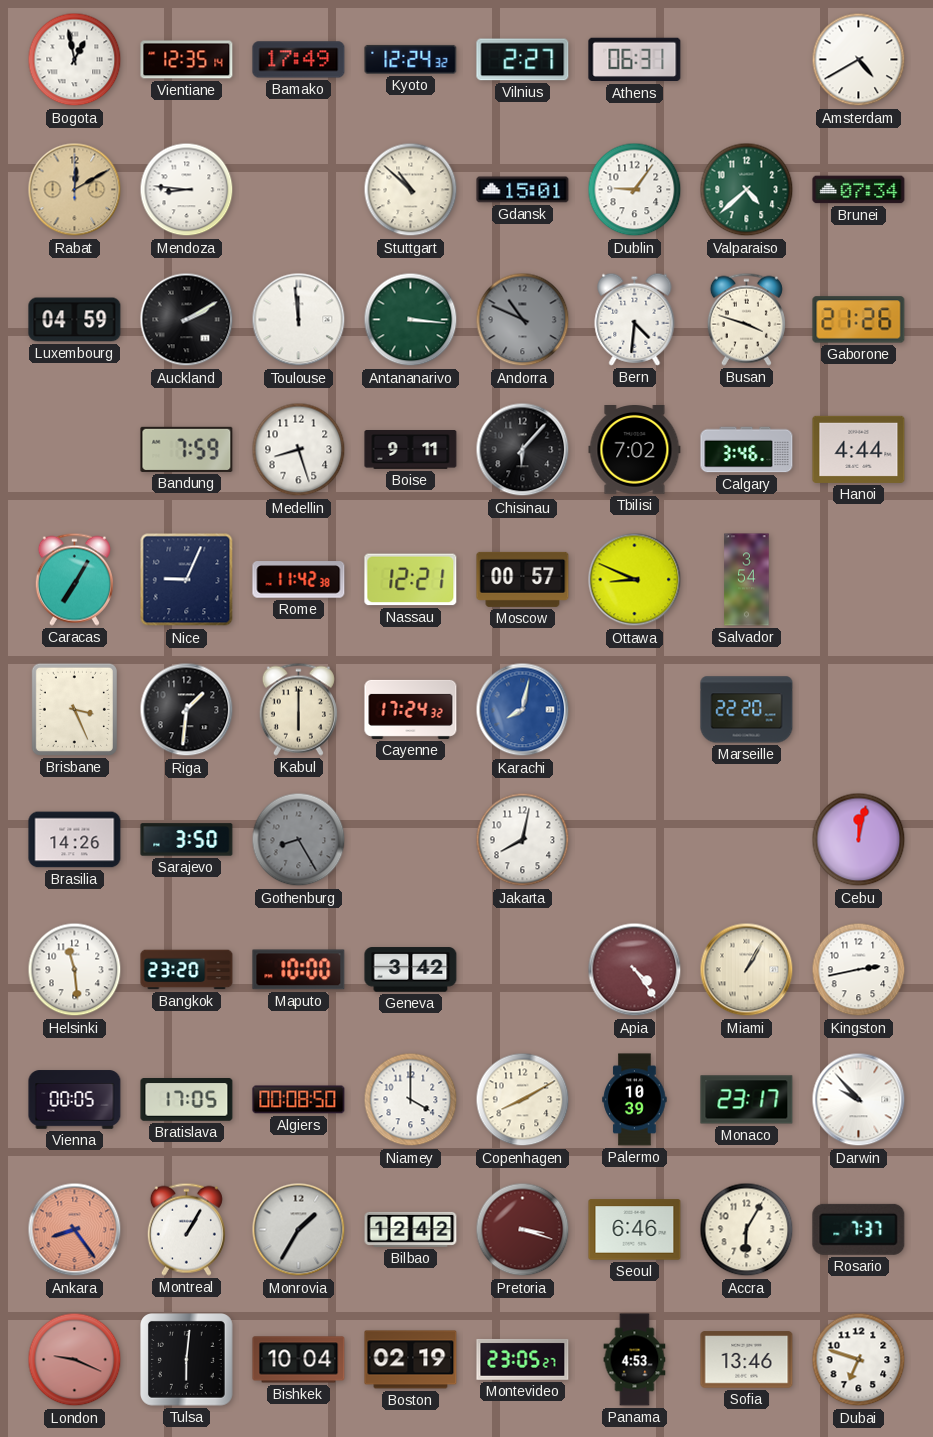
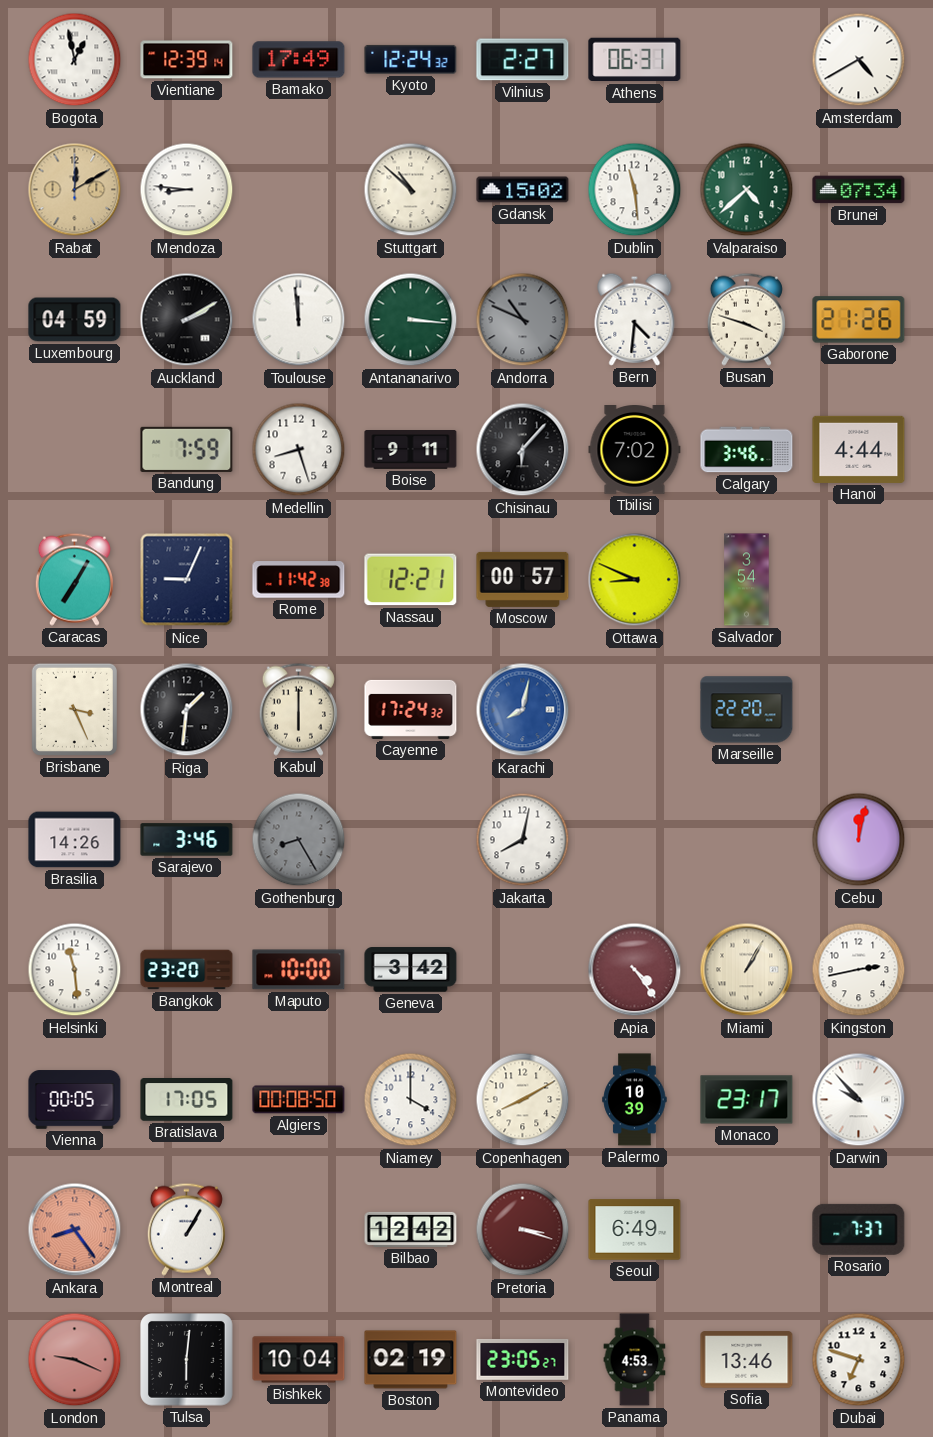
Vientiane: 12:35 -> 12:39
Gdansk: 15:01 -> 15:02
Dublin: 9:06 -> 11:29
Sarajevo: 3:50 -> 3:46
Monrovia: 1:35 -> none
Seoul: 6:46 -> 6:49
Accra: 6:05 -> none
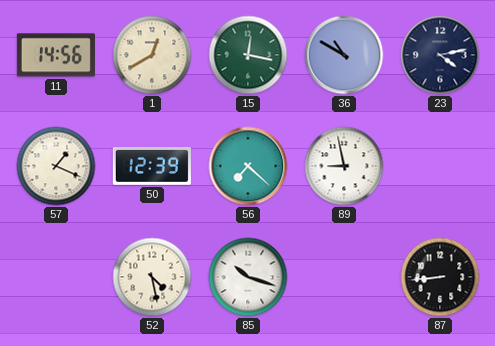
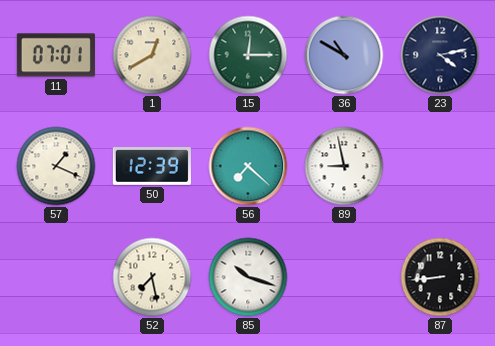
11: 14:56 -> 07:01
15: 12:17 -> 12:15
52: 4:28 -> 7:28
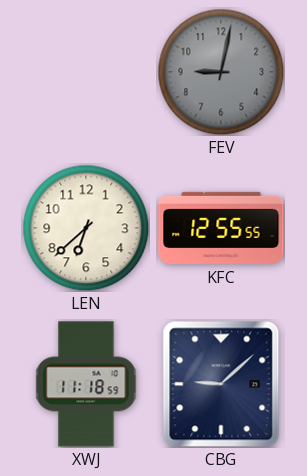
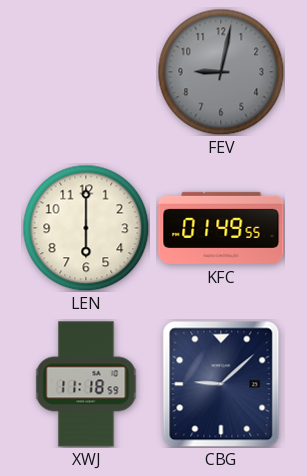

- Given request
Give back every line of the listing above word for word, dropping the bracketed picture markers.

- Written response
Vientiane: 12:35 -> 12:39
Gdansk: 15:01 -> 15:02
Dublin: 9:06 -> 11:29
Sarajevo: 3:50 -> 3:46
Monrovia: 1:35 -> none
Seoul: 6:46 -> 6:49
Accra: 6:05 -> none
11: 14:56 -> 07:01
15: 12:17 -> 12:15
52: 4:28 -> 7:28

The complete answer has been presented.